## What is being asked
Return the entries below in their exact form, leaving the pictures out.

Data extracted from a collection
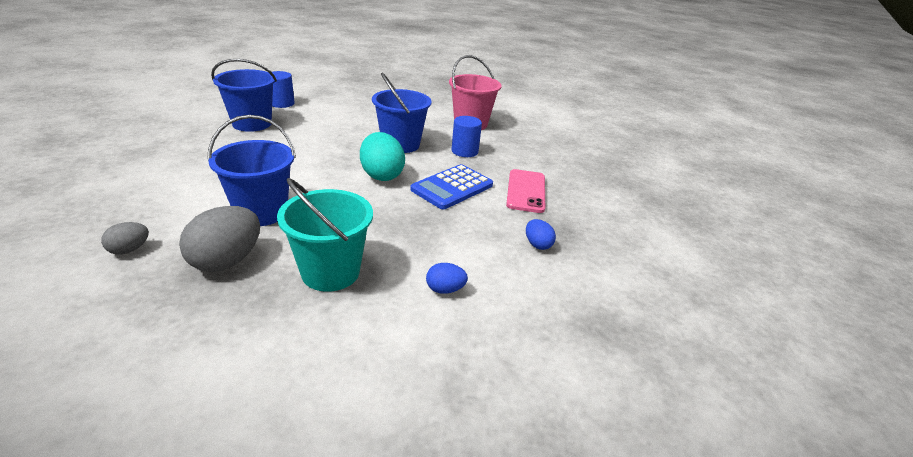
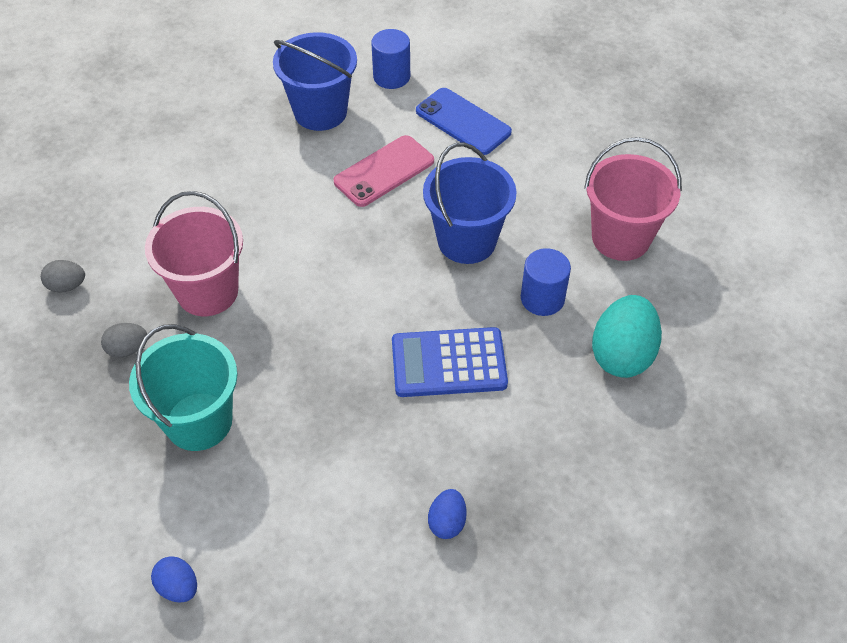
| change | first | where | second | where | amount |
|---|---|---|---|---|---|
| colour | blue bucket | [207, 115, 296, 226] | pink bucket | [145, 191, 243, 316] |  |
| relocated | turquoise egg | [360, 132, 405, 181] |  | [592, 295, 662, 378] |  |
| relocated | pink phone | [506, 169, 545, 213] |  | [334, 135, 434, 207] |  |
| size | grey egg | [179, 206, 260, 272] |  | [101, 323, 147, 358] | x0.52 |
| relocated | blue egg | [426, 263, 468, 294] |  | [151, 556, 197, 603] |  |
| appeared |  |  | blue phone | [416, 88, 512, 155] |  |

## Exercise result
| change | first | where | second | where | amount |
|---|---|---|---|---|---|
| colour | blue bucket | [207, 115, 296, 226] | pink bucket | [145, 191, 243, 316] |  |
| relocated | turquoise egg | [360, 132, 405, 181] |  | [592, 295, 662, 378] |  |
| relocated | pink phone | [506, 169, 545, 213] |  | [334, 135, 434, 207] |  |
| size | grey egg | [179, 206, 260, 272] |  | [101, 323, 147, 358] | x0.52 |
| relocated | blue egg | [426, 263, 468, 294] |  | [151, 556, 197, 603] |  |
| appeared |  |  | blue phone | [416, 88, 512, 155] |  |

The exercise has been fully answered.